→ Work instruction
The records underneath are to be repeated exactly, with the pictures left out.

→ Object tracking records
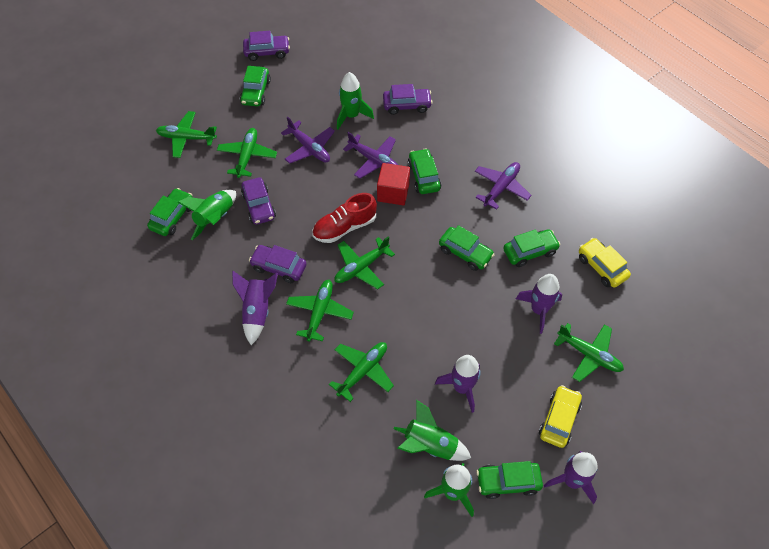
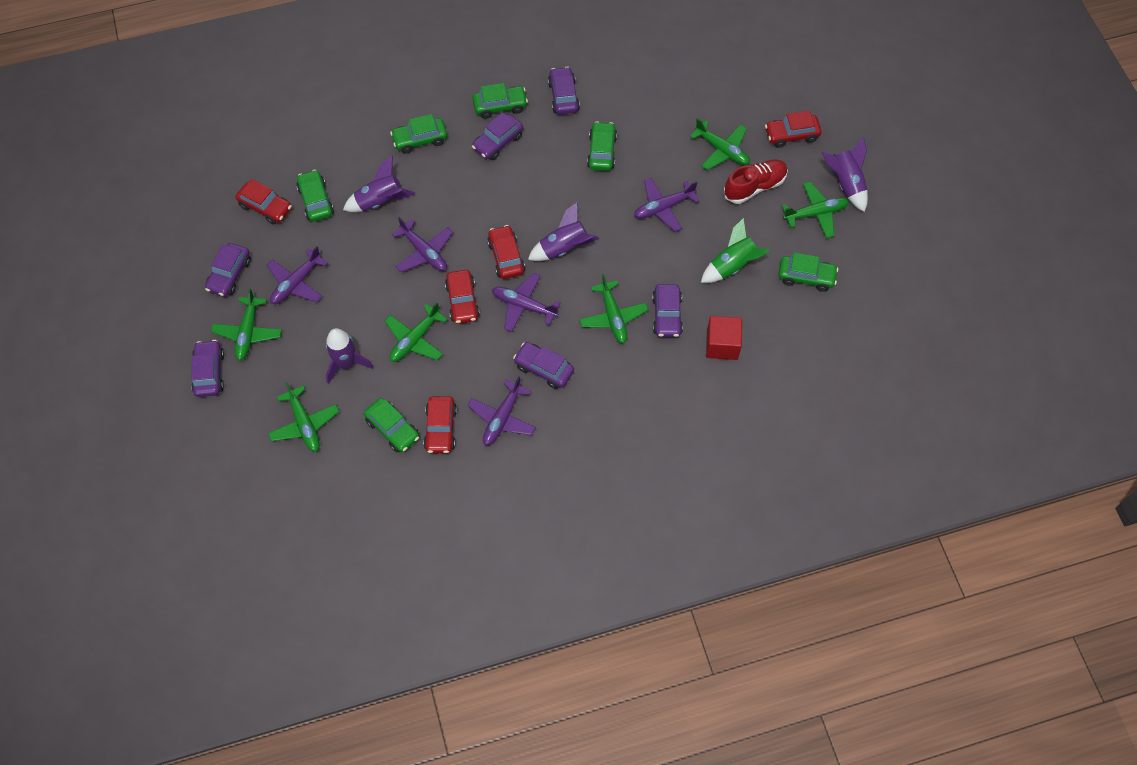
green rocket: 4 -> 1
purple car: 4 -> 6
purple plane: 3 -> 5
red car: 0 -> 5
yellow car: 2 -> 0

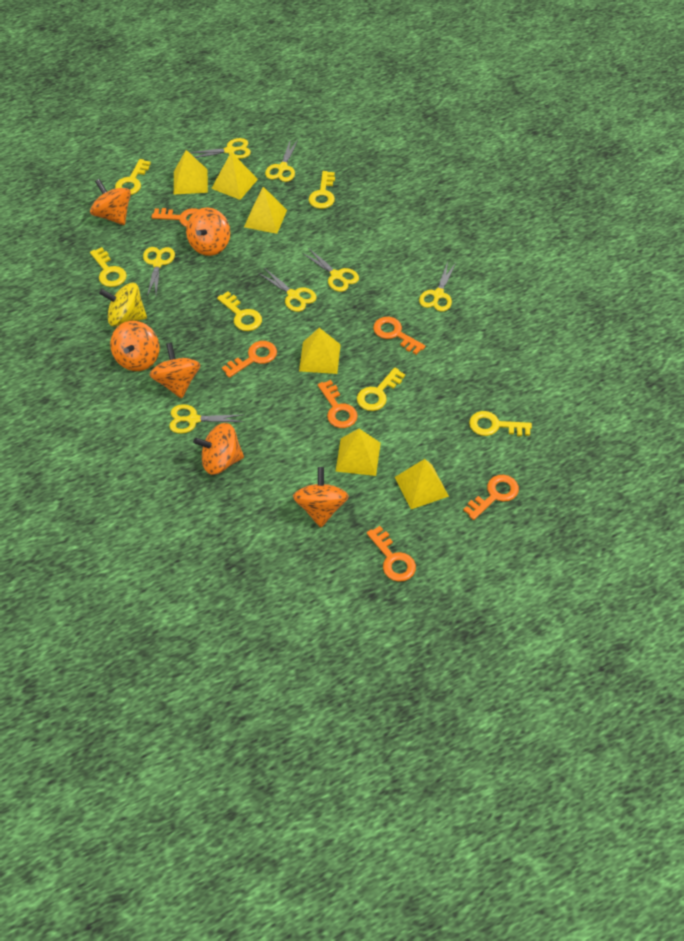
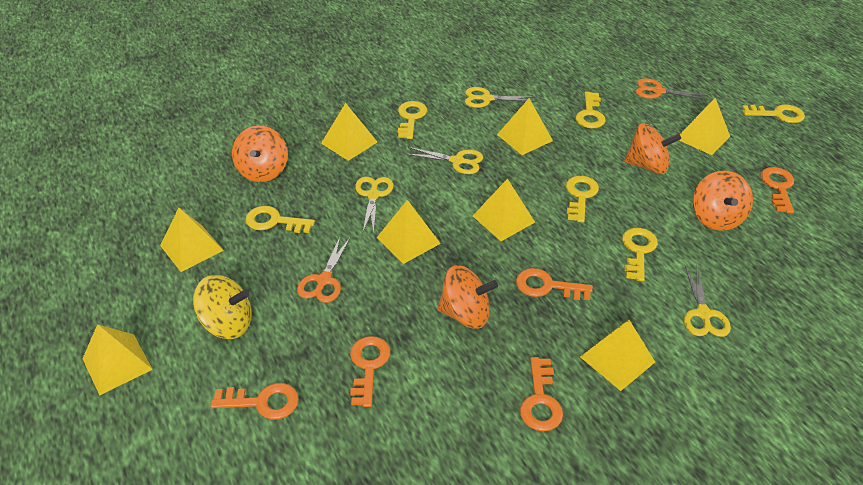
orange key: 6 -> 5
orange scissors: 0 -> 2
orange spinning top: 6 -> 4
yellow pyramid: 6 -> 8
yellow scissors: 7 -> 4

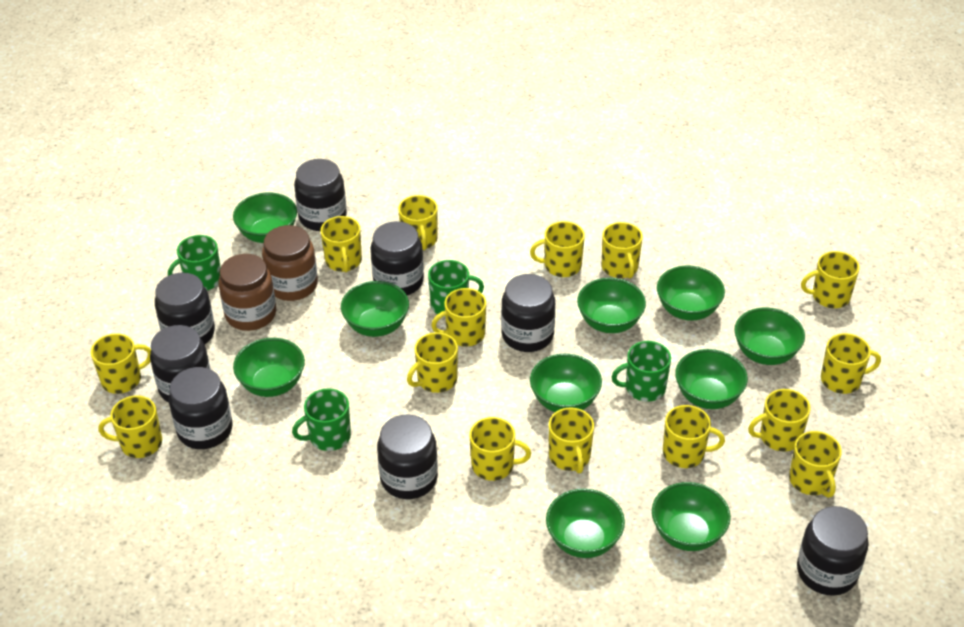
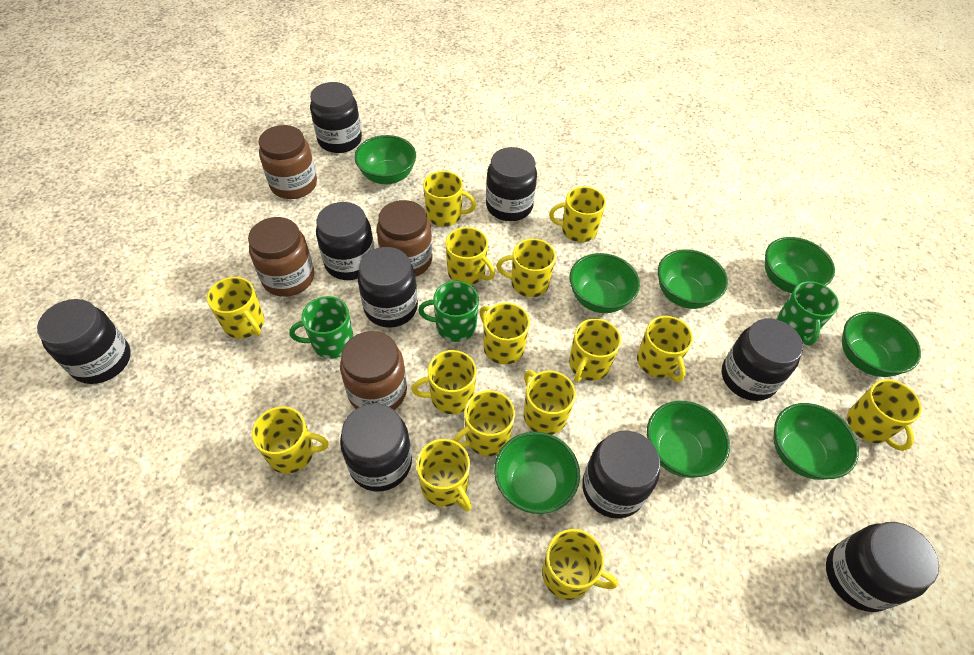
black jar: 8 -> 9
brown jar: 2 -> 4
green bowl: 10 -> 8
green mug: 4 -> 3

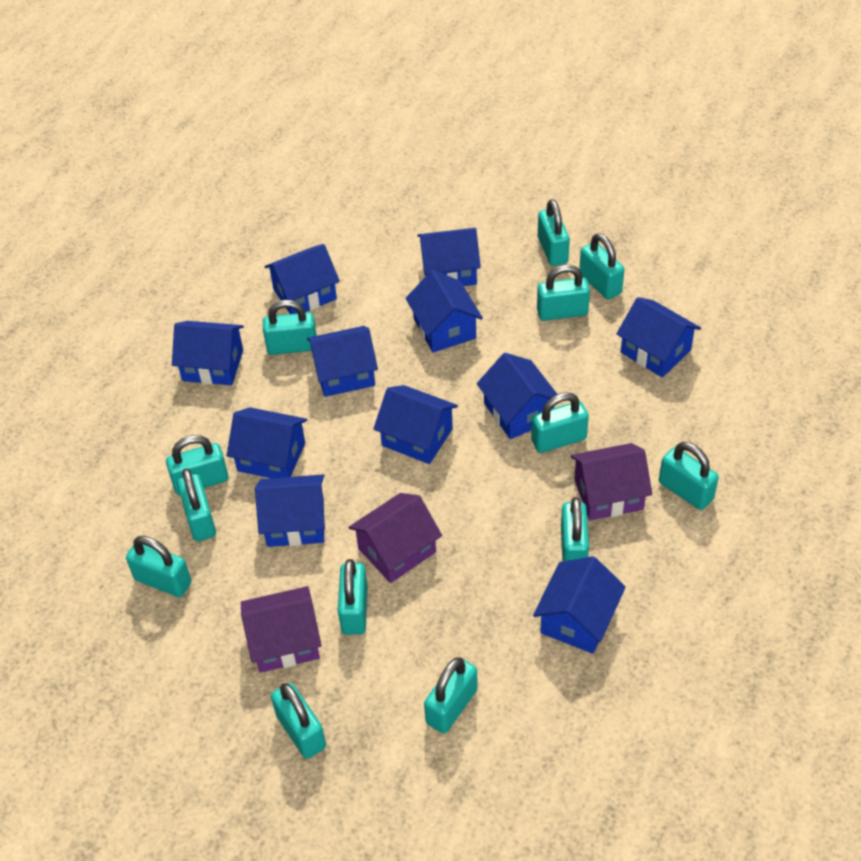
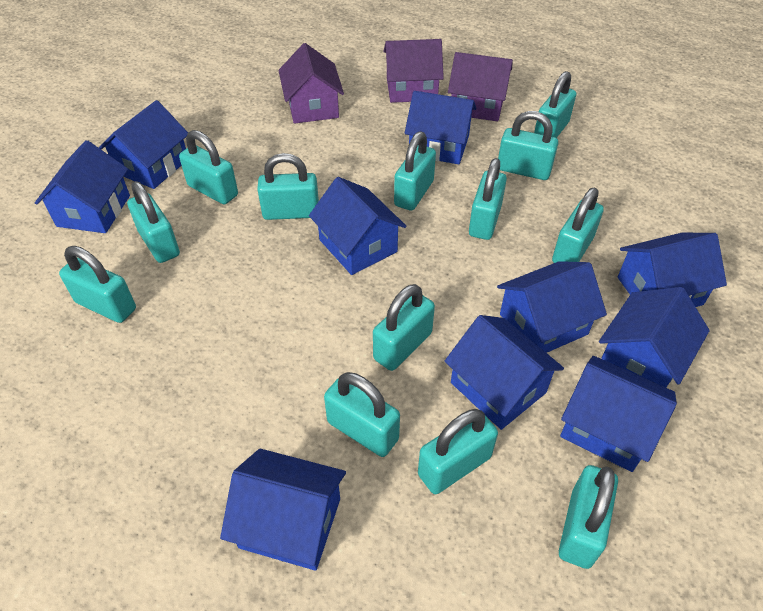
blue house: 11 -> 10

→ Answer for the task
green rocket: 4 -> 1
purple car: 4 -> 6
purple plane: 3 -> 5
red car: 0 -> 5
yellow car: 2 -> 0

orange key: 6 -> 5
orange scissors: 0 -> 2
orange spinning top: 6 -> 4
yellow pyramid: 6 -> 8
yellow scissors: 7 -> 4

black jar: 8 -> 9
brown jar: 2 -> 4
green bowl: 10 -> 8
green mug: 4 -> 3

blue house: 11 -> 10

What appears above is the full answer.